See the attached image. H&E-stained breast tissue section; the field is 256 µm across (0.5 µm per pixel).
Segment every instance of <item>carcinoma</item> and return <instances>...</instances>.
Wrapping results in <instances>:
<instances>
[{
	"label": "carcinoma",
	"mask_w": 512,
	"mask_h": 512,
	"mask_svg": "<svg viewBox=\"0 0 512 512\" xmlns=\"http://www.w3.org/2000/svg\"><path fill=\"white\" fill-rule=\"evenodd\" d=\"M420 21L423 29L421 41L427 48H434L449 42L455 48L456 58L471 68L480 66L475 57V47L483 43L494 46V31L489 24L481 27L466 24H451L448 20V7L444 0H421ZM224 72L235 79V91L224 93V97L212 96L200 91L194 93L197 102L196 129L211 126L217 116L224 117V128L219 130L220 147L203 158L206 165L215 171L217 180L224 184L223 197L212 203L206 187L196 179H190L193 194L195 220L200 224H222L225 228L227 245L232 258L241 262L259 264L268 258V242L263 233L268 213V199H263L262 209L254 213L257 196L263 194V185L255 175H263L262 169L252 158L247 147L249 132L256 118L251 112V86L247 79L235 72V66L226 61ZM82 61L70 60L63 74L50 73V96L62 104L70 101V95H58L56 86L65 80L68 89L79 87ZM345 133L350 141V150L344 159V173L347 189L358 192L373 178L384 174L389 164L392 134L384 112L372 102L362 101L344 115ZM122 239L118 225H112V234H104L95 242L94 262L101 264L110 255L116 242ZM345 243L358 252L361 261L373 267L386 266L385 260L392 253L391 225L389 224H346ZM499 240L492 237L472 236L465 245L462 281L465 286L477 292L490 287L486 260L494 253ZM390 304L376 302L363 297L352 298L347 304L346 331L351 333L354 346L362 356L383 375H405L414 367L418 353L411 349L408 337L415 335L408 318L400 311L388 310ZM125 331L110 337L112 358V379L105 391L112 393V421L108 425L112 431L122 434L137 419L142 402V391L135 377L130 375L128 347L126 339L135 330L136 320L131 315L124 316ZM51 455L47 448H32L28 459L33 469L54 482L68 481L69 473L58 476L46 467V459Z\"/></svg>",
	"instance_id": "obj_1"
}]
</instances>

### INSTRUCTIONS FOR THE TASK
Output every record above exactly as it appears.

### THE RESPONSE
See the attached image. H&E-stained breast tissue section; the field is 256 µm across (0.5 µm per pixel).
Segment every instance of <item>carcinoma</item> and return <instances>...</instances>.
Wrapping results in <instances>:
<instances>
[{
	"label": "carcinoma",
	"mask_w": 512,
	"mask_h": 512,
	"mask_svg": "<svg viewBox=\"0 0 512 512\" xmlns=\"http://www.w3.org/2000/svg\"><path fill=\"white\" fill-rule=\"evenodd\" d=\"M420 21L423 29L421 41L427 48H434L449 42L455 48L456 58L471 68L480 66L475 57V47L483 43L494 46V31L489 24L481 27L466 24H451L448 20V7L444 0H421ZM224 72L235 79V91L224 93V97L212 96L200 91L194 93L197 102L196 129L211 126L217 116L224 117V128L219 130L220 147L203 158L206 165L215 171L217 180L224 184L223 197L212 203L206 187L196 179H190L193 194L195 220L200 224H222L225 228L227 245L232 258L241 262L259 264L268 258V242L263 233L268 213V199H263L262 209L254 213L257 196L263 194V185L255 175H263L262 169L252 158L247 147L249 132L256 118L251 112V86L247 79L235 72V66L226 61ZM82 61L70 60L63 74L50 73V96L62 104L70 101V95H58L56 86L65 80L68 89L79 87ZM345 133L350 141V150L344 159V173L347 189L358 192L373 178L384 174L389 164L392 134L384 112L372 102L362 101L344 115ZM122 239L118 225H112V234H104L95 242L94 262L101 264L110 255L116 242ZM345 243L358 252L361 261L373 267L386 266L385 260L392 253L391 225L389 224H346ZM499 240L492 237L472 236L465 245L462 281L465 286L477 292L490 287L486 260L494 253ZM390 304L376 302L363 297L352 298L347 304L346 331L351 333L354 346L362 356L383 375H405L414 367L418 353L411 349L408 337L415 335L408 318L400 311L388 310ZM125 331L110 337L112 358V379L105 391L112 393V421L108 425L112 431L122 434L137 419L142 402V391L135 377L130 375L128 347L126 339L135 330L136 320L131 315L124 316ZM51 455L47 448H32L28 459L33 469L54 482L68 481L69 473L58 476L46 467V459Z\"/></svg>",
	"instance_id": "obj_1"
}]
</instances>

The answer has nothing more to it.